_The request_: Rewrite the entries below as a Markdown table with the columns Row and Entry line, covering everything from the line that contains "pink semicircle: moved 3 px right, 1 px up" down to the line that contains "black line: moved 2 px right, 5 px down", both included. Number the rows, skip blank lines, and leave the pictures out.

_Dataset content_:
= = = = =

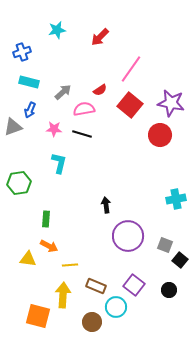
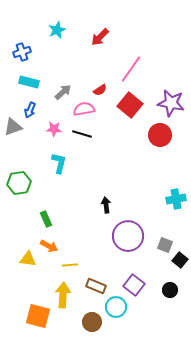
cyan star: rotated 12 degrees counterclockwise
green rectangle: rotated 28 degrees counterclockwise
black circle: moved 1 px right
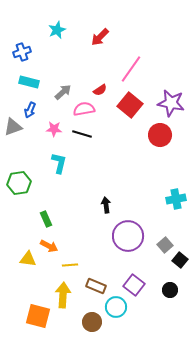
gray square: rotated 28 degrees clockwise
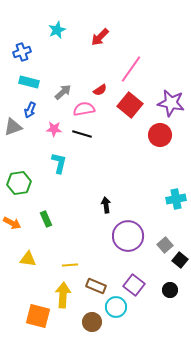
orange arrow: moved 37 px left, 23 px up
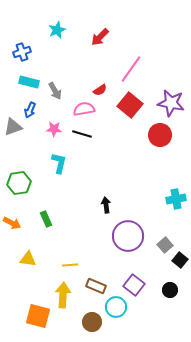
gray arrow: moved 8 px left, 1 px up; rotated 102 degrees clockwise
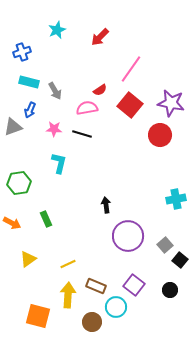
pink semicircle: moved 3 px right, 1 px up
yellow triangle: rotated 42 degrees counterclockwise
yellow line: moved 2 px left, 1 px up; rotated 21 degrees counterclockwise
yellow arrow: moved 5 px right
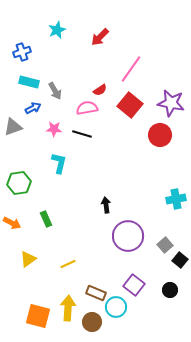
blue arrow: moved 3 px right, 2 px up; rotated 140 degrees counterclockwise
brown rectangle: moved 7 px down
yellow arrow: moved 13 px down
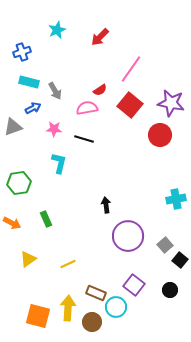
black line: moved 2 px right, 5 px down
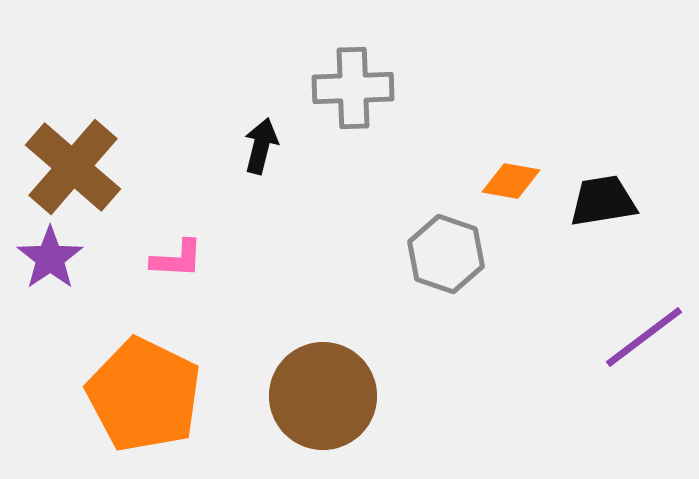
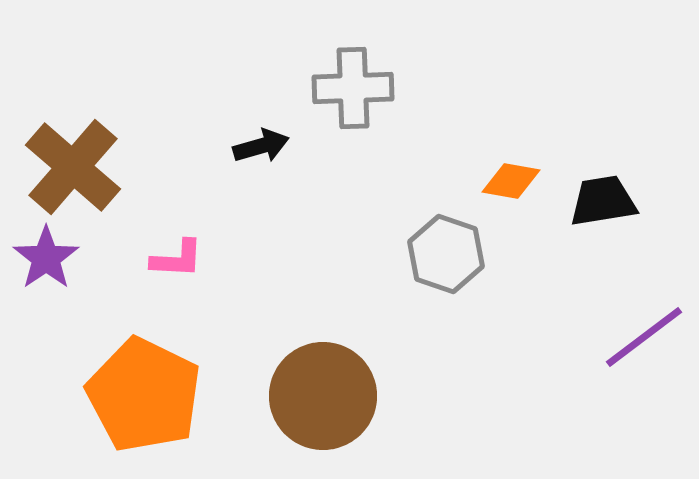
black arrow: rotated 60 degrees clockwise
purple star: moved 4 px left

= = = = =

_The result_:
| Row | Entry line |
|---|---|
| 1 | pink semicircle: moved 3 px right, 1 px up |
| 2 | yellow triangle: rotated 42 degrees counterclockwise |
| 3 | yellow line: moved 2 px left, 1 px up; rotated 21 degrees counterclockwise |
| 4 | yellow arrow: moved 5 px right |
| 5 | blue arrow: moved 3 px right, 2 px up; rotated 140 degrees counterclockwise |
| 6 | brown rectangle: moved 7 px down |
| 7 | yellow arrow: moved 13 px down |
| 8 | black line: moved 2 px right, 5 px down |